┌─ Supplied entries
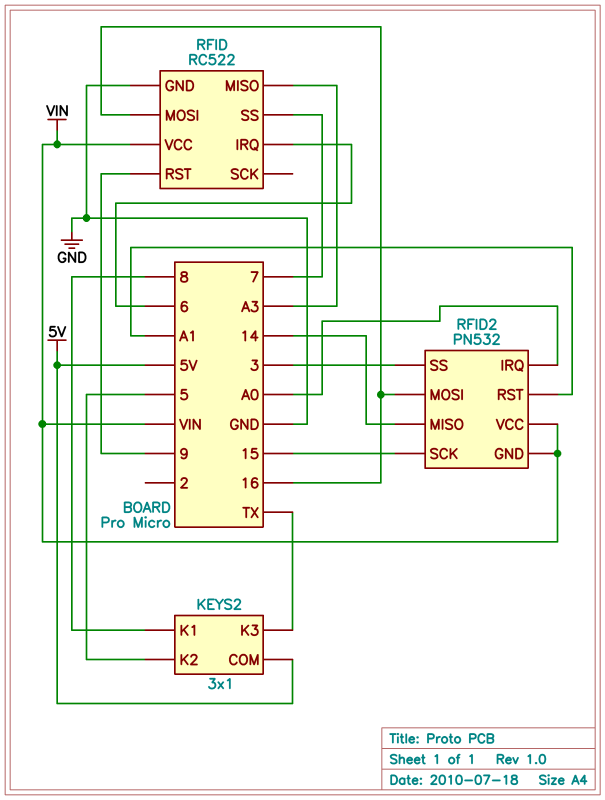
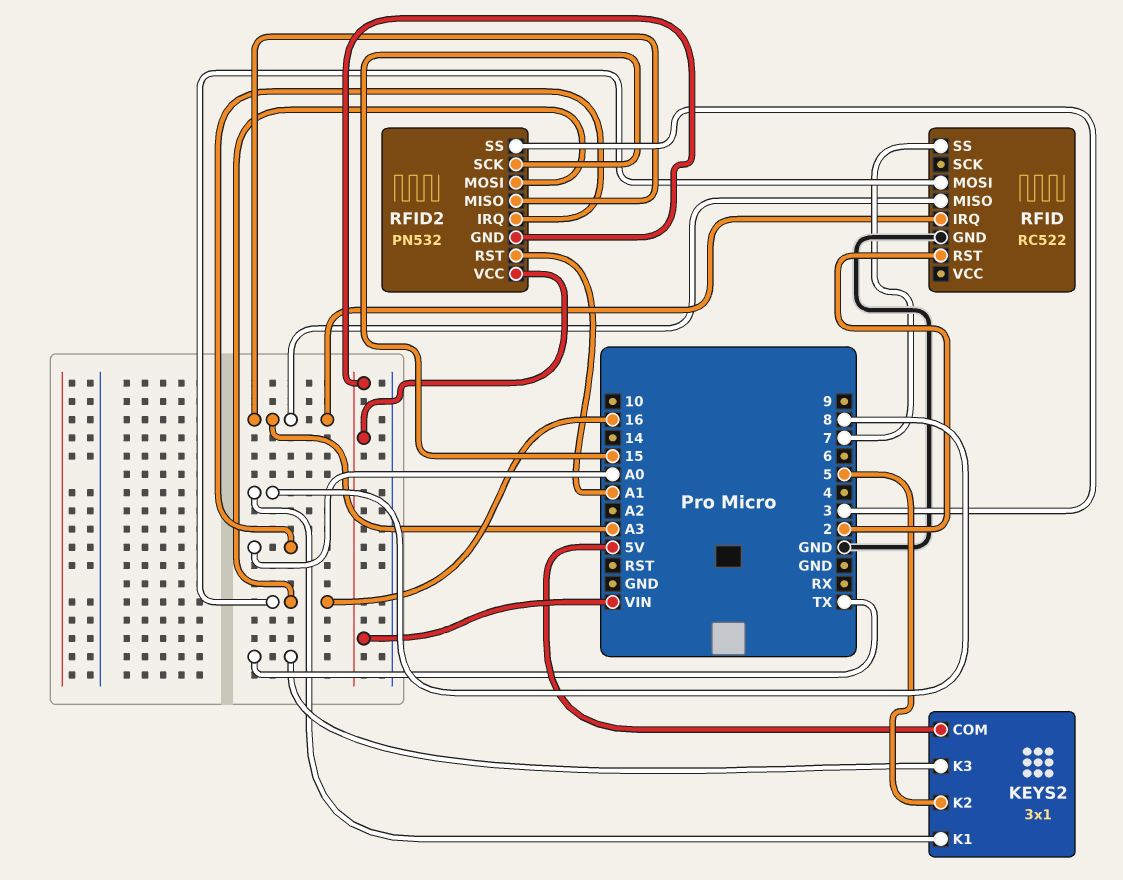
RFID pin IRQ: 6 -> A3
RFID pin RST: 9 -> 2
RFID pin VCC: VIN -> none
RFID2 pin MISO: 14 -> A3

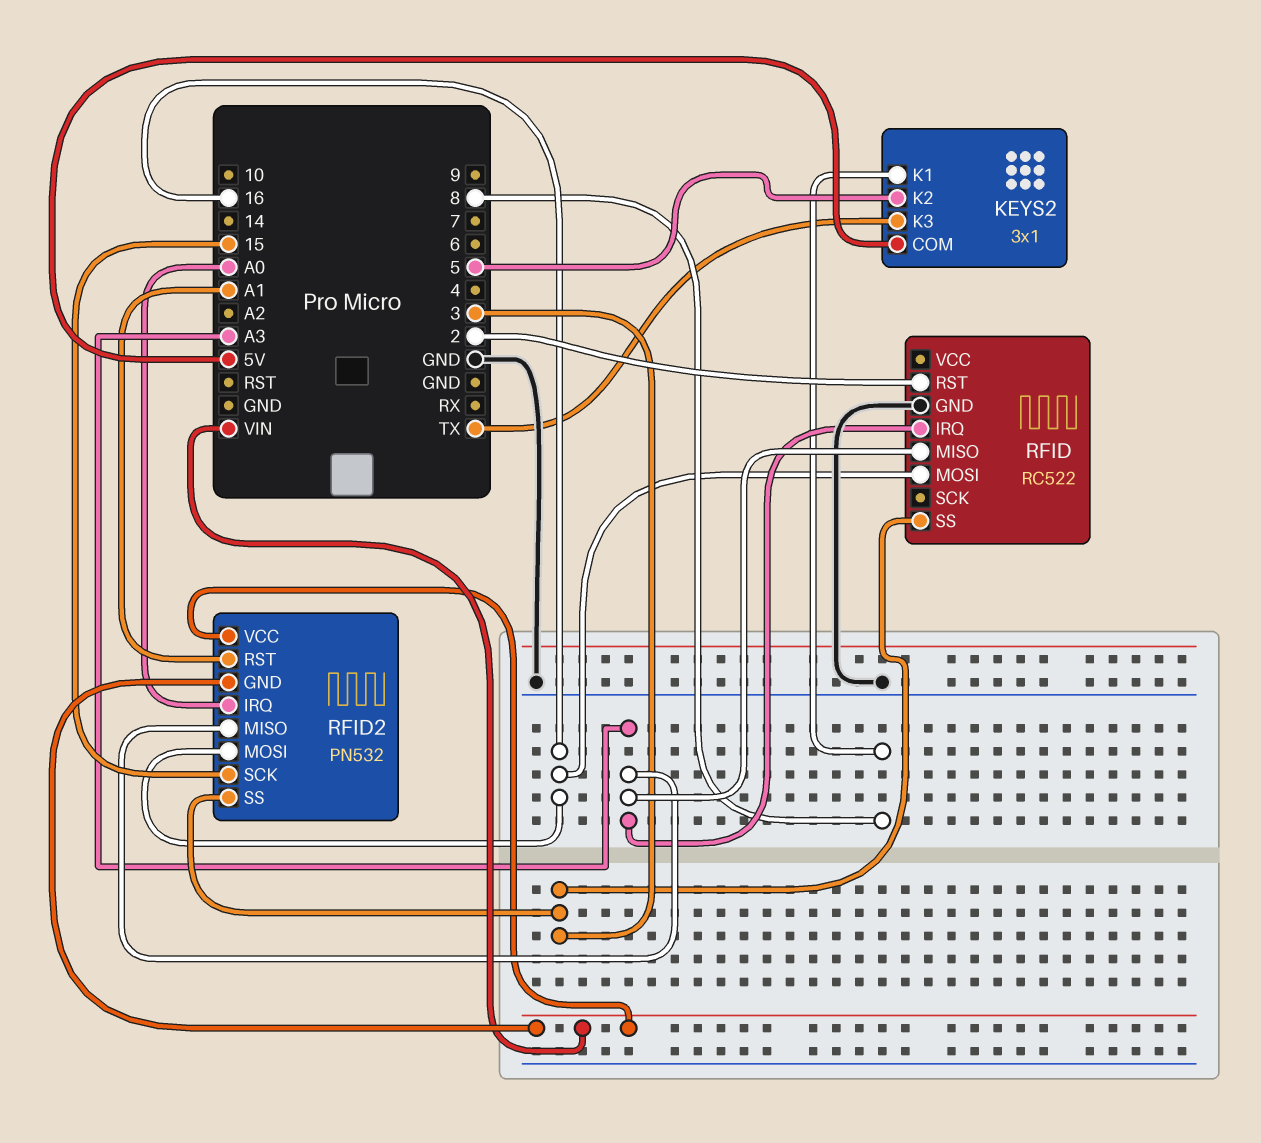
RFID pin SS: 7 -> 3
└─
* Action item *
Exactly repeat the data above; the pictures do not belong in your copy.

* Reply *
RFID pin IRQ: 6 -> A3
RFID pin RST: 9 -> 2
RFID pin VCC: VIN -> none
RFID2 pin MISO: 14 -> A3

RFID pin SS: 7 -> 3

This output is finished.